Task details: Among the entries below, one line contains "orange pan: 6 -> 8" and another contains "black plane: 4 -> 6". Transcribe those two lines and every line between them, exactly.

***

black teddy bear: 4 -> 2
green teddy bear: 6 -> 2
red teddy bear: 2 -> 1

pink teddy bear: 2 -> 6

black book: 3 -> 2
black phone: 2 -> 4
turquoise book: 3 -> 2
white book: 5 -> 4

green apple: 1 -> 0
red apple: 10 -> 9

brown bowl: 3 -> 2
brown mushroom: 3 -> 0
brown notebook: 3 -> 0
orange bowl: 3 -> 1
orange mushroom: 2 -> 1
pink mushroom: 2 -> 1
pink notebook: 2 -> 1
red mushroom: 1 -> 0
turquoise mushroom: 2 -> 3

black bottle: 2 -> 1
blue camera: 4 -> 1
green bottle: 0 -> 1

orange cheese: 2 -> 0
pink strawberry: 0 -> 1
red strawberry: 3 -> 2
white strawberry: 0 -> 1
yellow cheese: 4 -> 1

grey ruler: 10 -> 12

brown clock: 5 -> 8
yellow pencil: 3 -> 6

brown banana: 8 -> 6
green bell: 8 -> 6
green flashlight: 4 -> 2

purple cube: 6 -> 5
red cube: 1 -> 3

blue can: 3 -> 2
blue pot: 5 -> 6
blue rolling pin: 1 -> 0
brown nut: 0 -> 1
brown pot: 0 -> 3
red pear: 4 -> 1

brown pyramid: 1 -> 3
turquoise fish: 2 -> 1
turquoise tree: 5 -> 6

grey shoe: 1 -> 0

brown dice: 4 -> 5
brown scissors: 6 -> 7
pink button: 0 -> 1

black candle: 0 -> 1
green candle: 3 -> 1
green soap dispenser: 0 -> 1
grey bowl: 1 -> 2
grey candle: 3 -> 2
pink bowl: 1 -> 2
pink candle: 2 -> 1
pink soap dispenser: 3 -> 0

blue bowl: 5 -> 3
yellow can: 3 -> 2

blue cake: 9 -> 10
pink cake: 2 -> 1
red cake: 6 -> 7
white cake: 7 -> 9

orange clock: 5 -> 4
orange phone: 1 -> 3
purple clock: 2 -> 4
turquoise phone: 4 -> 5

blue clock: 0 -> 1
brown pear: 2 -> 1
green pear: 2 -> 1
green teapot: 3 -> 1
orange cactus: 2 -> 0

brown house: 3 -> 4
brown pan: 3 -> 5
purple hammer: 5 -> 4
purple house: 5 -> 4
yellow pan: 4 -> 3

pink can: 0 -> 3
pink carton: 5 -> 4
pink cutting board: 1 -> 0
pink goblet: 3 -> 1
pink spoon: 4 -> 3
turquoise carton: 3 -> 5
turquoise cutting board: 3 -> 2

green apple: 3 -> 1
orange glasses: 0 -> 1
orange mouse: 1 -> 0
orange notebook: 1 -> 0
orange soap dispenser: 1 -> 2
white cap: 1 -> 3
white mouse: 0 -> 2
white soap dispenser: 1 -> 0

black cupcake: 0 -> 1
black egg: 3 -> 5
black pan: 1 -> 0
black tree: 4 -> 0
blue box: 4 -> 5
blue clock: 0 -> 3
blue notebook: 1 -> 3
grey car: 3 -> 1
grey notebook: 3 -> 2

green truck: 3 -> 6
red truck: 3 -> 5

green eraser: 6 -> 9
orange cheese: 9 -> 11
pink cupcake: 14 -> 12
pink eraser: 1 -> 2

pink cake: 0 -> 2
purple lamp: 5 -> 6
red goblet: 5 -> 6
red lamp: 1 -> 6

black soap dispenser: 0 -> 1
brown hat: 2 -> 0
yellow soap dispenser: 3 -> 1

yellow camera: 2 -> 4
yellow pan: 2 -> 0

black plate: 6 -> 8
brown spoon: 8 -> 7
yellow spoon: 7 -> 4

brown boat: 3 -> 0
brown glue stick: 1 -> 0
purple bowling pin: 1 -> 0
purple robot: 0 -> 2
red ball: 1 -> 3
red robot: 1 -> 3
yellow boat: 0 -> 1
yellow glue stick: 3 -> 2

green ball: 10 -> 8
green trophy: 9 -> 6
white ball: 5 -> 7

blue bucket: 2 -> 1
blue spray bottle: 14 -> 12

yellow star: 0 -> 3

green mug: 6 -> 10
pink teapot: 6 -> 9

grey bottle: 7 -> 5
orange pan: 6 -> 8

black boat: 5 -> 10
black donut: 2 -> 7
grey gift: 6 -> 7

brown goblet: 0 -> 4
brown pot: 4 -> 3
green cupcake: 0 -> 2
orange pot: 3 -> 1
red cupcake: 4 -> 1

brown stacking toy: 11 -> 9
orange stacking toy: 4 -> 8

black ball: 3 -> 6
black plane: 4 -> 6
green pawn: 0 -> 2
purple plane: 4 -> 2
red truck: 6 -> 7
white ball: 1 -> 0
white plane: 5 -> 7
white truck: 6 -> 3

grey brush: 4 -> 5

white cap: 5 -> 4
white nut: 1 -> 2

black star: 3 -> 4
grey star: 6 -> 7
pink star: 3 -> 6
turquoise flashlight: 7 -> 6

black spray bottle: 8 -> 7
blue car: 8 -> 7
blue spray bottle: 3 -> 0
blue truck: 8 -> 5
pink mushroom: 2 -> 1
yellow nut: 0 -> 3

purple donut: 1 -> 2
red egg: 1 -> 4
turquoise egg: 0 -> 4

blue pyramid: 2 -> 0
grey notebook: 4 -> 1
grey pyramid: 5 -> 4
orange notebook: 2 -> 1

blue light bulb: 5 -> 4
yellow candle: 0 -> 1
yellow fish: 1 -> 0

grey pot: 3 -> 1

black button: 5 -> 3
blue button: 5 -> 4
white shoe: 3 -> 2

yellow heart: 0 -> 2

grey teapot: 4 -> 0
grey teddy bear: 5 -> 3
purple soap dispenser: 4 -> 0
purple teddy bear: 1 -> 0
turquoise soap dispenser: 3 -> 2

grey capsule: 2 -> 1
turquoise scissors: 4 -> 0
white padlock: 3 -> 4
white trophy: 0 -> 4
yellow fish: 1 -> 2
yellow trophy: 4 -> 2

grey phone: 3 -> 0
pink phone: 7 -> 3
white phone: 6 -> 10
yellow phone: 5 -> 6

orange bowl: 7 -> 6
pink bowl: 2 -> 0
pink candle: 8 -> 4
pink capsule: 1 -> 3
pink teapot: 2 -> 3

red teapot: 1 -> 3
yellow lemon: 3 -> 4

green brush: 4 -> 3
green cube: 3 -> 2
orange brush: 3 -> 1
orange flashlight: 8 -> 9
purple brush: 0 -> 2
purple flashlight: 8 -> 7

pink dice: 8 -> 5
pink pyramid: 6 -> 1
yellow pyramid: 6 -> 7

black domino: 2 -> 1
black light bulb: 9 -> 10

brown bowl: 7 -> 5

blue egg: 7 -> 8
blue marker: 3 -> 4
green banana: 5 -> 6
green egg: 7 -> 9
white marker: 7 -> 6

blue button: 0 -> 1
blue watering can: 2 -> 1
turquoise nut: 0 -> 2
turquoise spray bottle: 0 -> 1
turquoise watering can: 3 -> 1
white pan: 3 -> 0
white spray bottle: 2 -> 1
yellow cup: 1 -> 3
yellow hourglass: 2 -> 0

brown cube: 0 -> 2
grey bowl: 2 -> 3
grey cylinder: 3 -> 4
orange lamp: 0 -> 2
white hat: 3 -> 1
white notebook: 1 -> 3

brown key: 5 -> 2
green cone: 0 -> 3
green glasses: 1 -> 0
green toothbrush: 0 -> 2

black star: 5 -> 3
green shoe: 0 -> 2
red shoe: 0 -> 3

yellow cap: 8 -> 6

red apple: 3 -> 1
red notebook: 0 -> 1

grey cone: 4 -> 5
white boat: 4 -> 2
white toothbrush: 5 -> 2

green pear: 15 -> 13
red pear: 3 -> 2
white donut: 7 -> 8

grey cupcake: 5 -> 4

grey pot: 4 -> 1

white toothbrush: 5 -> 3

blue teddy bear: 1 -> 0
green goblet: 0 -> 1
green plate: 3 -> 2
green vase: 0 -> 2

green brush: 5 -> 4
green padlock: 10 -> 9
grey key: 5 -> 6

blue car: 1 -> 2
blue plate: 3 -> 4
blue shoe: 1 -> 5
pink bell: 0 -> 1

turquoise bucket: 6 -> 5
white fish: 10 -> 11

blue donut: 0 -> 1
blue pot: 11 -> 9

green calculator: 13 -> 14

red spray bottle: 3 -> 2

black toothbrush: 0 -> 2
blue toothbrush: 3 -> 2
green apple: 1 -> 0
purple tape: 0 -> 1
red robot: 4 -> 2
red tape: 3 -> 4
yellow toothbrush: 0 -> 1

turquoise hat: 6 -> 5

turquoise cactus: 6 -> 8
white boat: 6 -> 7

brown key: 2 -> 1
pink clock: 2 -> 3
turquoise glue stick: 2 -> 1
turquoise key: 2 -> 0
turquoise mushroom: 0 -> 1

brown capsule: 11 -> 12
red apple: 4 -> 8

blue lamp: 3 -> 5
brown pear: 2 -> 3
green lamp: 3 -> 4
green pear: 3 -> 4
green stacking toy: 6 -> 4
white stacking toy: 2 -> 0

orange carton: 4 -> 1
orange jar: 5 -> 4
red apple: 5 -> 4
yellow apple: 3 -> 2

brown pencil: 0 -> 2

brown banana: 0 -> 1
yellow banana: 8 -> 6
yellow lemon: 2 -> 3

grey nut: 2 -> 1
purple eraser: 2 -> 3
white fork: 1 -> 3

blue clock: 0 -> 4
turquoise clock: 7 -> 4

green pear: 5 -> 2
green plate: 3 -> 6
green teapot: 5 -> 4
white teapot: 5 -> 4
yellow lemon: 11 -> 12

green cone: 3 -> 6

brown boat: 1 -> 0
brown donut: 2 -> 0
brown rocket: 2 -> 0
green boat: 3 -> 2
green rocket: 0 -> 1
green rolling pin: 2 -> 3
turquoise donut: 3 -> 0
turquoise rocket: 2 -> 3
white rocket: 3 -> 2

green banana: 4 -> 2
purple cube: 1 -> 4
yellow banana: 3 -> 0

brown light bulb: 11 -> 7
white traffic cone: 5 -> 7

***

Result of the exercise:
orange pan: 6 -> 8

black boat: 5 -> 10
black donut: 2 -> 7
grey gift: 6 -> 7

brown goblet: 0 -> 4
brown pot: 4 -> 3
green cupcake: 0 -> 2
orange pot: 3 -> 1
red cupcake: 4 -> 1

brown stacking toy: 11 -> 9
orange stacking toy: 4 -> 8

black ball: 3 -> 6
black plane: 4 -> 6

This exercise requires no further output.